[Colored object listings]
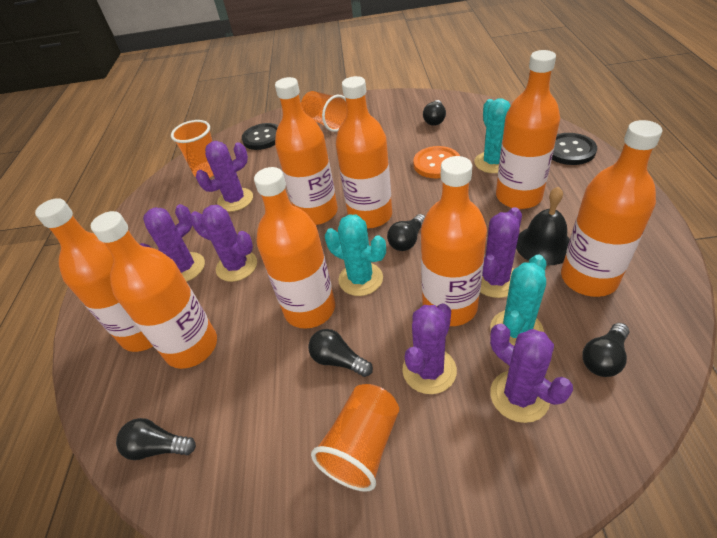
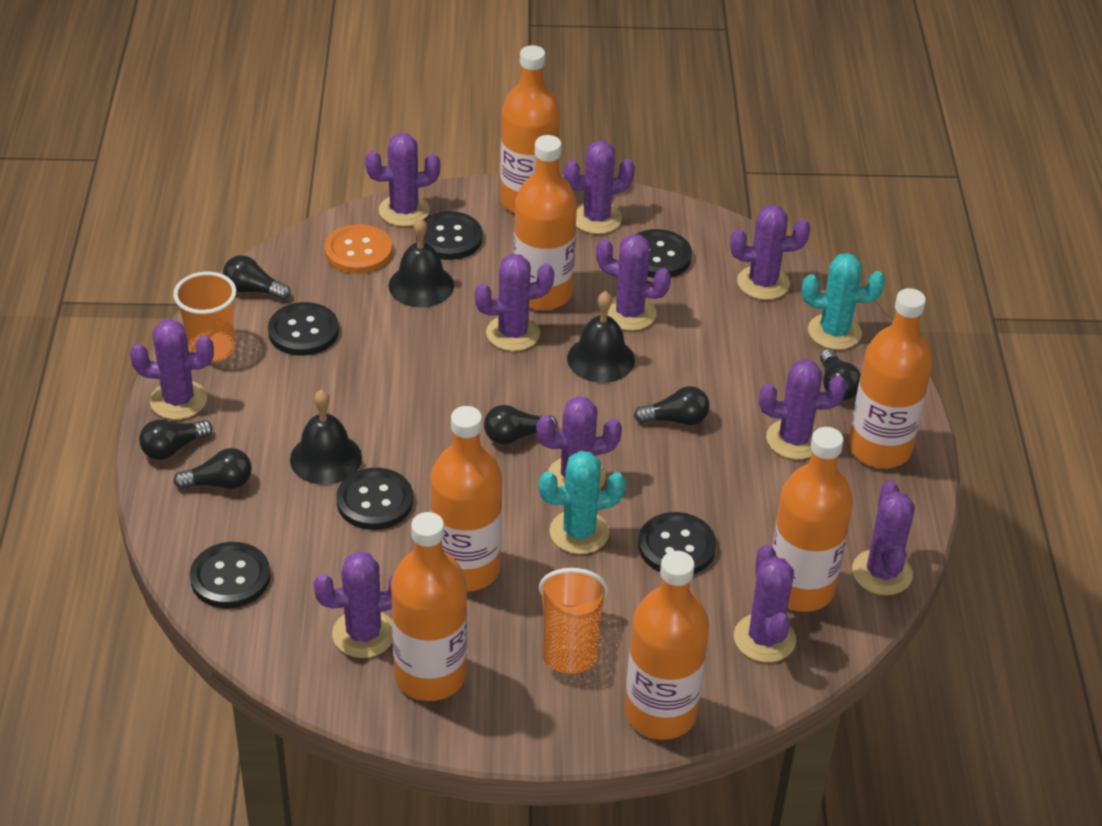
black bell: 1 -> 3
black button: 2 -> 6
black light bulb: 5 -> 6
orange bottle: 8 -> 7
orange cup: 3 -> 2
purple cactus: 6 -> 11
turquoise cactus: 3 -> 2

-- INSTRUCTIONS TO FOLLOW --
Print exactly, and only, the lines from the line that contains "black light bulb: 5 -> 6" through the last line of the records.

-- RESPONSE TO THE TASK --
black light bulb: 5 -> 6
orange bottle: 8 -> 7
orange cup: 3 -> 2
purple cactus: 6 -> 11
turquoise cactus: 3 -> 2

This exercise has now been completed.